_YOUR INSTRUCTIONS_: Please copy every one of the records below word for word, leaving the pictures out of your answer.

_SUPPLIED MATERIAL_:
|---|

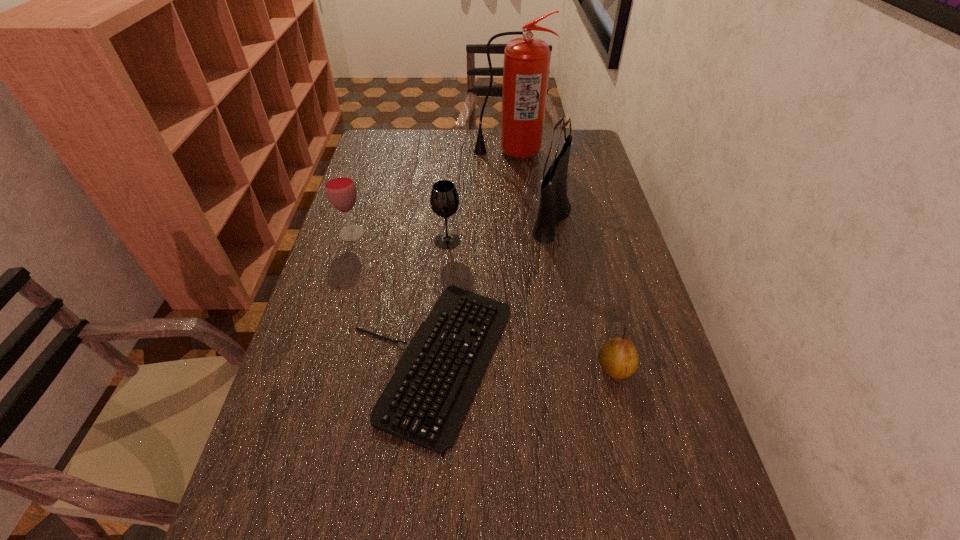
This screenshot has height=540, width=960. What are the coordinates of `the tallest object` in the screenshot? It's located at (526, 65).

Where is `fire extinguisher`? This screenshot has height=540, width=960. fire extinguisher is located at coordinates (526, 65).

Identify the location of shoulder bag. (554, 207).

You are a GUI agent. You are given a task and a screenshot of the screen. Output one action in this format:
    pyautogui.click(x=<x>, y=<y>)
    Task: Click on the right wineglass
    The height and width of the screenshot is (540, 960).
    Given the screenshot: What is the action you would take?
    pyautogui.click(x=444, y=200)

Where is `the left wineglass`? The image size is (960, 540). the left wineglass is located at coordinates (340, 189).

Locate an element on the screen. pear is located at coordinates (618, 357).

Locate an element on the screen. computer keyboard is located at coordinates (425, 402).

Where is `free region located 0.090m on the instruction side of the tallest object`? free region located 0.090m on the instruction side of the tallest object is located at coordinates (513, 176).

Identify the location of blank space located on the right of the shoulder bag. (608, 217).

Where is `free spot located 0.400m on the right of the right wineglass`? Image resolution: width=960 pixels, height=540 pixels. free spot located 0.400m on the right of the right wineglass is located at coordinates (593, 241).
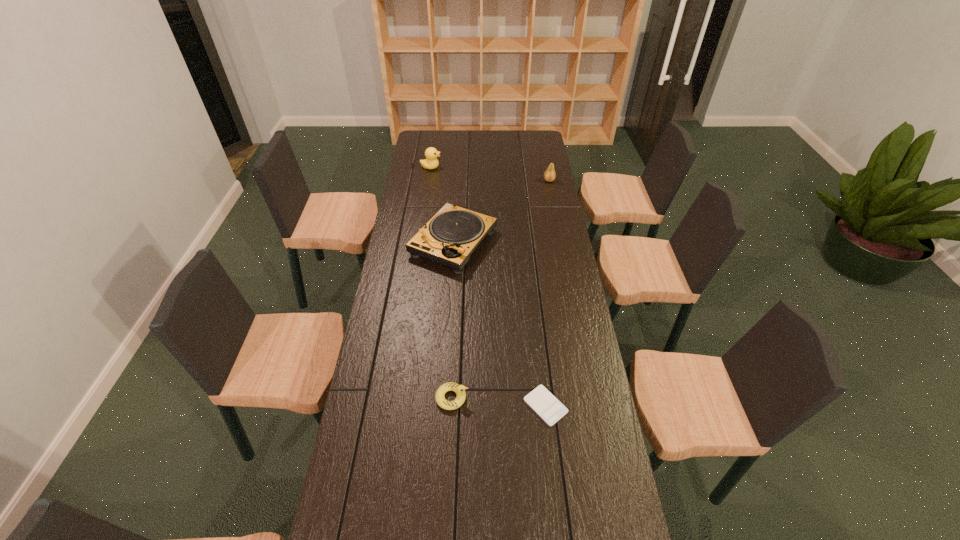
Where is `vacant space located 0.280m on the face of the second shortest object`? vacant space located 0.280m on the face of the second shortest object is located at coordinates (558, 398).

You are a GUI agent. You are given a task and a screenshot of the screen. Output one action in this format:
    pyautogui.click(x=<x>, y=<y>)
    Task: Click on the vacant space situated 0.100m on the front of the calculator
    The height and width of the screenshot is (540, 960).
    Given the screenshot: What is the action you would take?
    pyautogui.click(x=552, y=461)

Identify the location of duck at the left edge. (431, 154).

Find the location of a particular element. The image size is (960, 540). record player at the left edge is located at coordinates (449, 238).

This screenshot has height=540, width=960. I want to click on pear present at the right edge, so (x=549, y=175).

Identify the location of calculator positioned at the right edge. This screenshot has height=540, width=960. (546, 405).

Image resolution: width=960 pixels, height=540 pixels. In the image, there is a desktop. What are the coordinates of `vacant space at the left edge` in the screenshot? It's located at (417, 341).

Locate an element on the screen. This screenshot has width=960, height=540. free region at the right edge of the desktop is located at coordinates (595, 367).

Find the location of a particular element. This screenshot has width=960, height=540. free space at the far left corner of the desktop is located at coordinates (424, 143).

The image size is (960, 540). Identify the location of empty space between the shortest object and the duck. (489, 286).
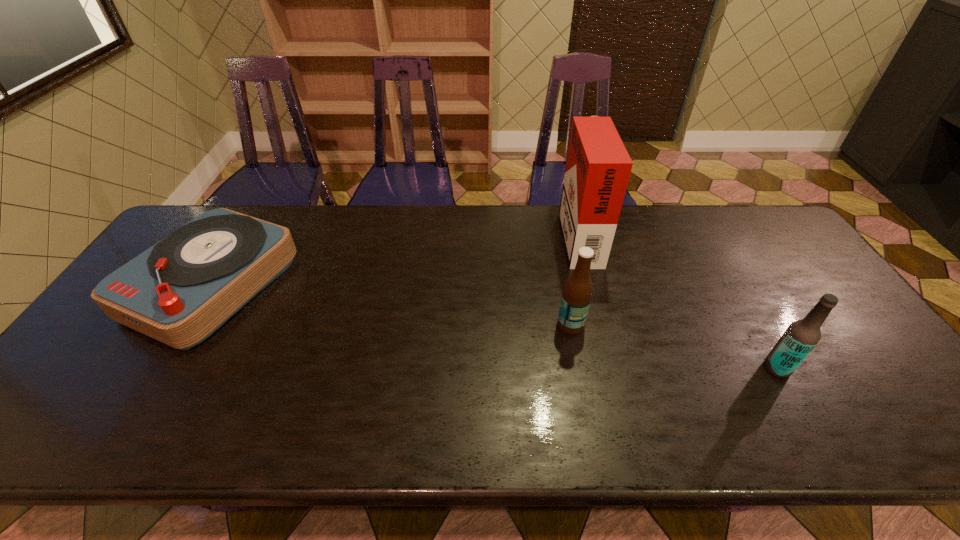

|---|

_ANSWER AREA_:
This screenshot has height=540, width=960. What are the coordinates of `the tallest object` in the screenshot? It's located at (526, 65).

Where is `fire extinguisher`? This screenshot has height=540, width=960. fire extinguisher is located at coordinates (526, 65).

Identify the location of shoulder bag. (554, 207).

You are a GUI agent. You are given a task and a screenshot of the screen. Output one action in this format:
    pyautogui.click(x=<x>, y=<y>)
    Task: Click on the right wineglass
    The height and width of the screenshot is (540, 960).
    Given the screenshot: What is the action you would take?
    pyautogui.click(x=444, y=200)

Where is `the left wineglass`? The image size is (960, 540). the left wineglass is located at coordinates (340, 189).

Locate an element on the screen. pear is located at coordinates (618, 357).

Locate an element on the screen. computer keyboard is located at coordinates (425, 402).

Where is `free region located 0.090m on the instruction side of the tallest object`? free region located 0.090m on the instruction side of the tallest object is located at coordinates (513, 176).

Identify the location of blank space located on the right of the shoulder bag. (608, 217).

Where is `free spot located 0.400m on the right of the right wineglass`? Image resolution: width=960 pixels, height=540 pixels. free spot located 0.400m on the right of the right wineglass is located at coordinates (593, 241).
Where is `vacant space located 0.280m on the face of the second shortest object`? vacant space located 0.280m on the face of the second shortest object is located at coordinates (558, 398).

You are a GUI agent. You are given a task and a screenshot of the screen. Output one action in this format:
    pyautogui.click(x=<x>, y=<y>)
    Task: Click on the vacant space situated 0.100m on the front of the calculator
    The height and width of the screenshot is (540, 960).
    Given the screenshot: What is the action you would take?
    pyautogui.click(x=552, y=461)

Identify the location of duck at the left edge. (431, 154).

Find the location of a particular element. The image size is (960, 540). record player at the left edge is located at coordinates (449, 238).

This screenshot has height=540, width=960. I want to click on pear present at the right edge, so (x=549, y=175).

Identify the location of calculator positioned at the right edge. This screenshot has height=540, width=960. (546, 405).

Image resolution: width=960 pixels, height=540 pixels. In the image, there is a desktop. What are the coordinates of `vacant space at the left edge` in the screenshot? It's located at (417, 341).

Locate an element on the screen. This screenshot has width=960, height=540. free region at the right edge of the desktop is located at coordinates (595, 367).

Find the location of a particular element. This screenshot has width=960, height=540. free space at the far left corner of the desktop is located at coordinates (424, 143).

The image size is (960, 540). Identify the location of empty space between the shortest object and the duck. (489, 286).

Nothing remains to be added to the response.